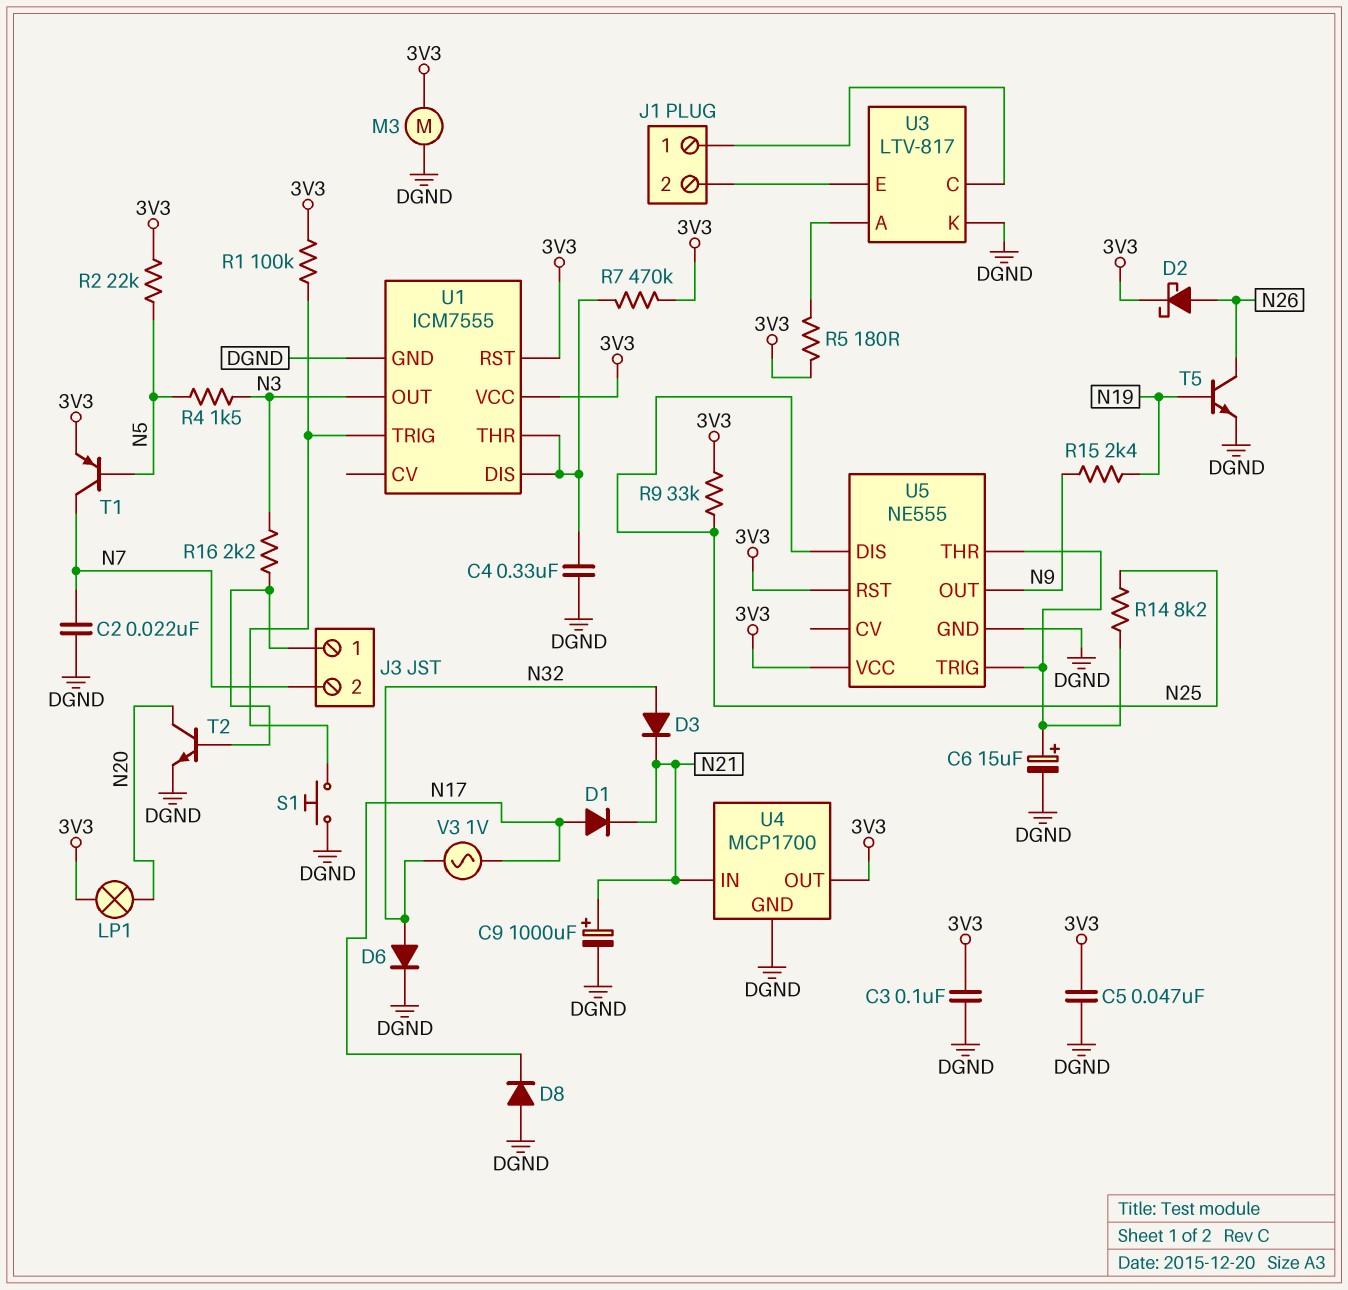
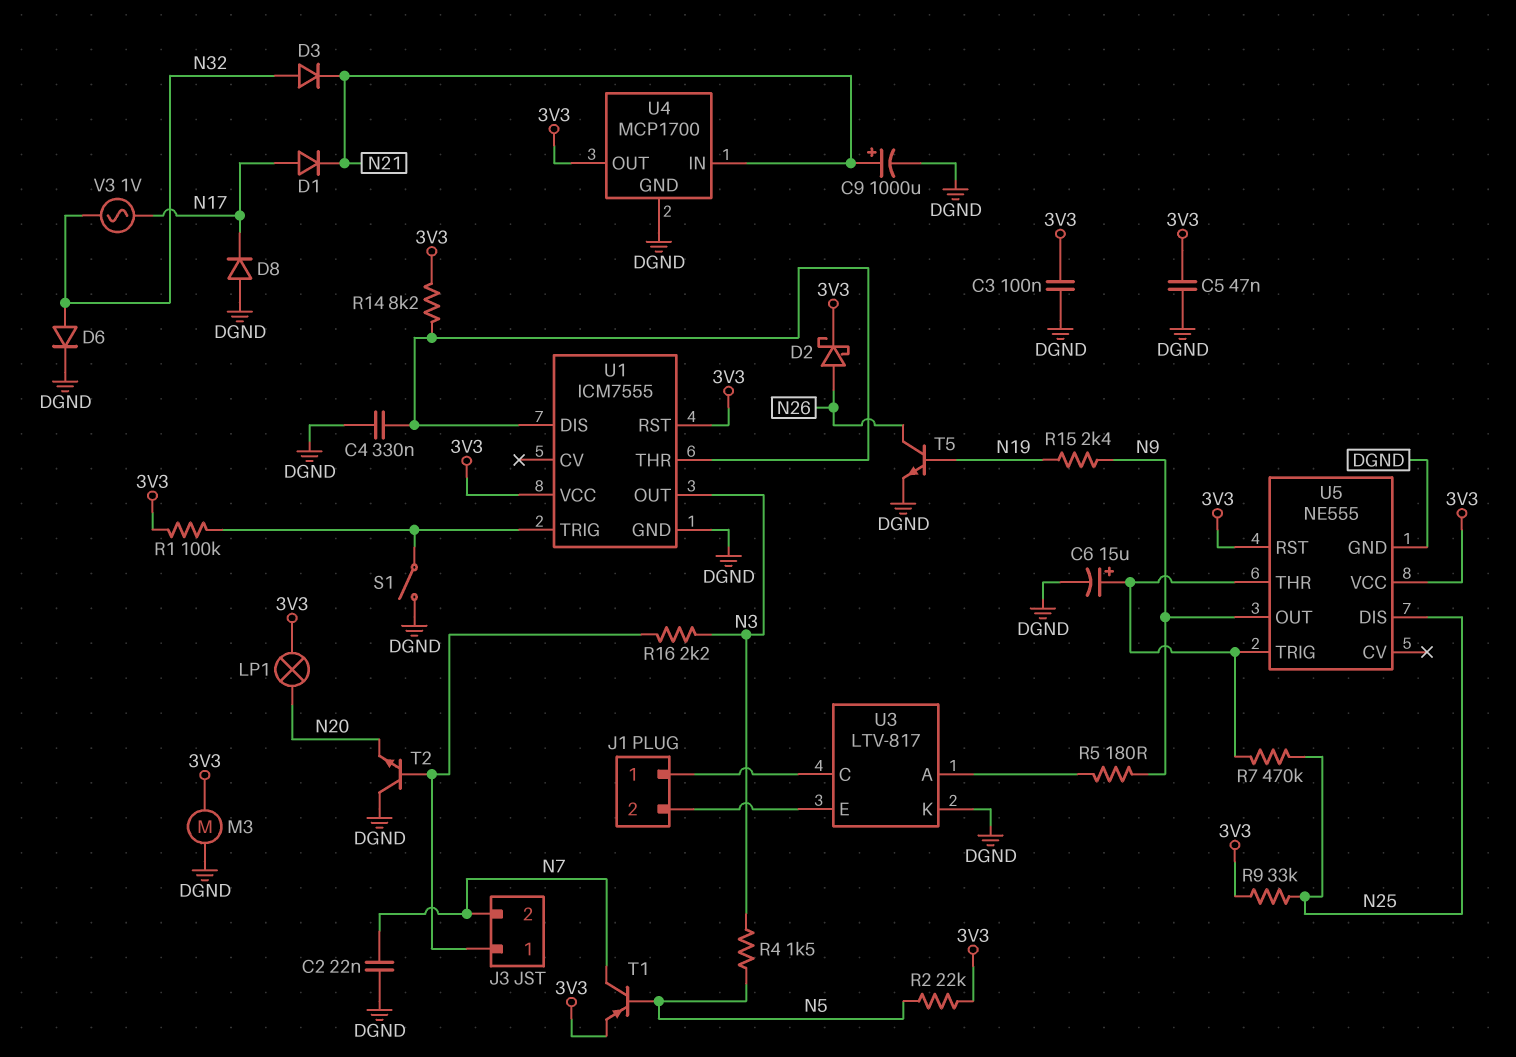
R5: 180 (3V3, U3/A) -> 180 (N9, U3/A)
R7: 470k (3V3, U1/DIS) -> 470k (N25, U5/THR)
R14: 8.2k (N25, U5/THR) -> 8.2k (3V3, U1/DIS)
S1: button (DGND, U1/TRIG) -> switch (DGND, U1/TRIG)
T2: NPN (B J3/1, C N20, E DGND) -> NPN (B J3/1, C DGND, E N20)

+ + + +

§ Problem details
Show the lines of the records that include the string "DGND".

§ Reply to the exercise
S1: button (DGND, U1/TRIG) -> switch (DGND, U1/TRIG)
T2: NPN (B J3/1, C N20, E DGND) -> NPN (B J3/1, C DGND, E N20)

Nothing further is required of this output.